╭─ Data to process

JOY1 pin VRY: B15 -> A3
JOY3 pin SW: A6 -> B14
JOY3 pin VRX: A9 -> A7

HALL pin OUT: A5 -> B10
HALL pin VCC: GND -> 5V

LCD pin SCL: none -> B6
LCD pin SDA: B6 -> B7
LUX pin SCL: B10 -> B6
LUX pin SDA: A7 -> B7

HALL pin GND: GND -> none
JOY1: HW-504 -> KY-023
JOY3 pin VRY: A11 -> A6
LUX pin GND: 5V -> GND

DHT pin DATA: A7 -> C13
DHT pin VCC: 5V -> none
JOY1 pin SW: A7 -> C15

╰─
╭─ Data to process

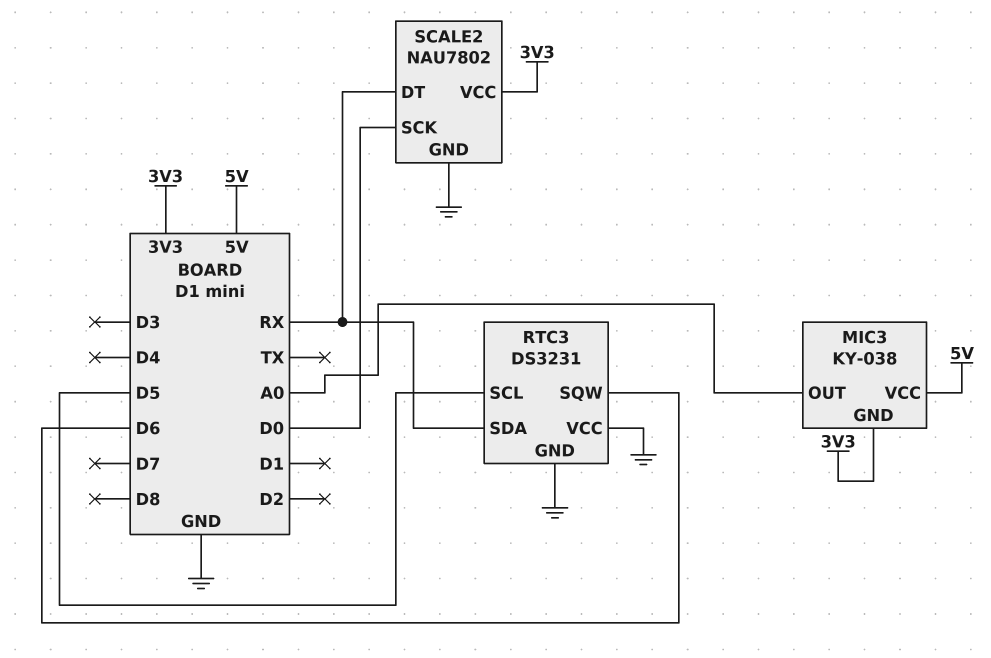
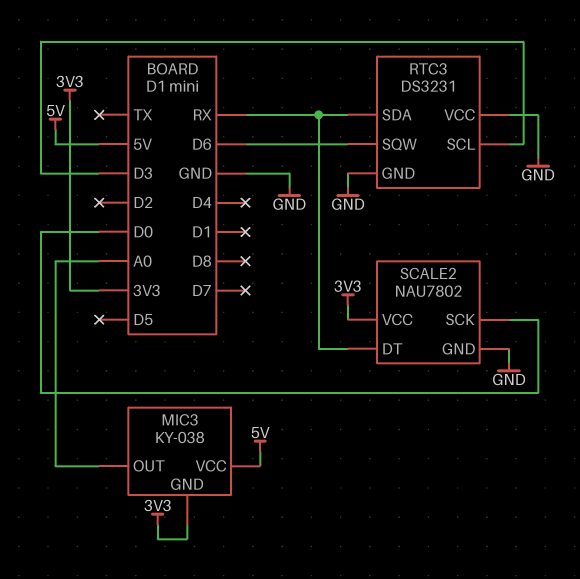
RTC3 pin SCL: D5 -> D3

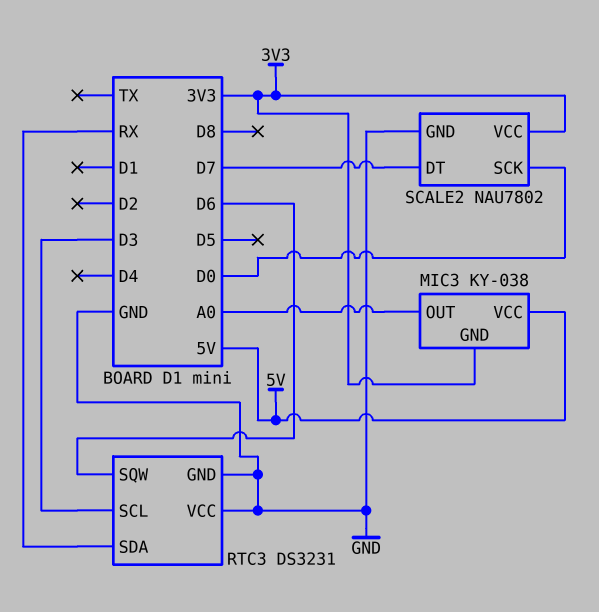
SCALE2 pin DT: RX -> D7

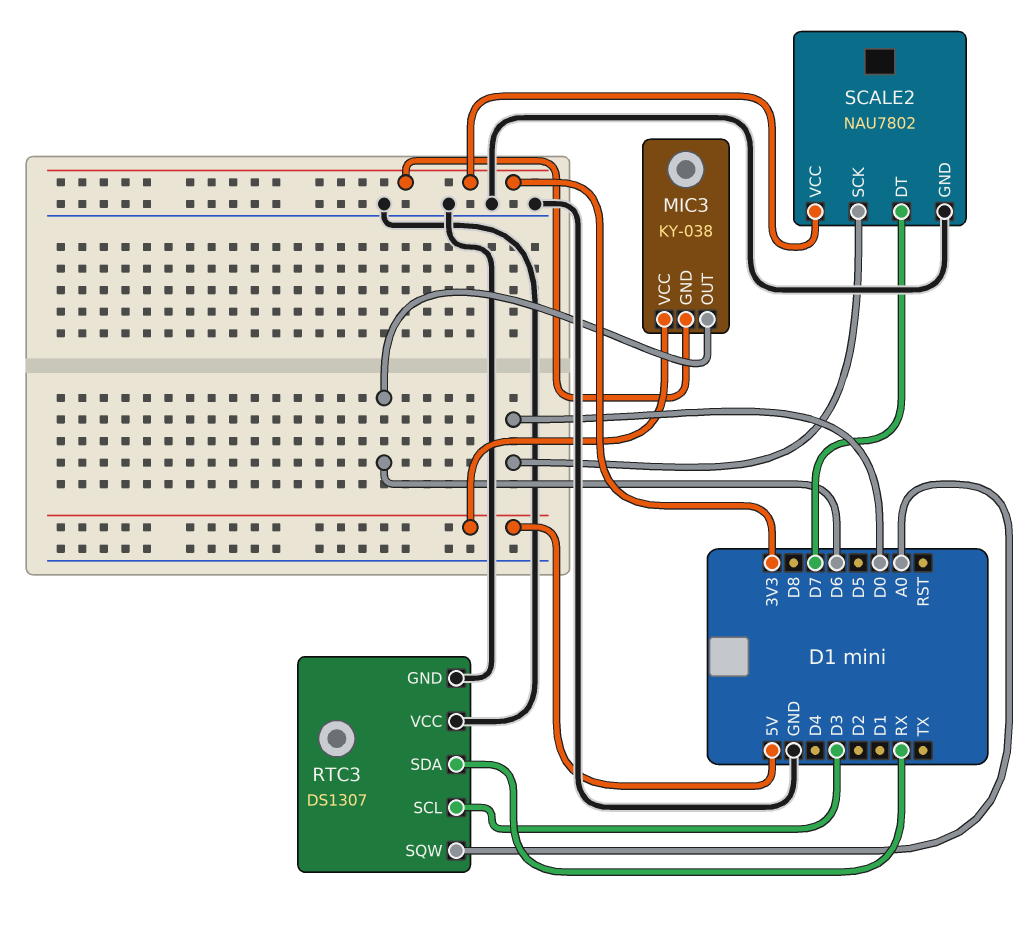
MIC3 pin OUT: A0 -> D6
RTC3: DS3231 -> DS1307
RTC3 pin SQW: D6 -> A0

╰─

Check every line of the data, and copy the ones that contain "HALL".

HALL pin OUT: A5 -> B10
HALL pin VCC: GND -> 5V
HALL pin GND: GND -> none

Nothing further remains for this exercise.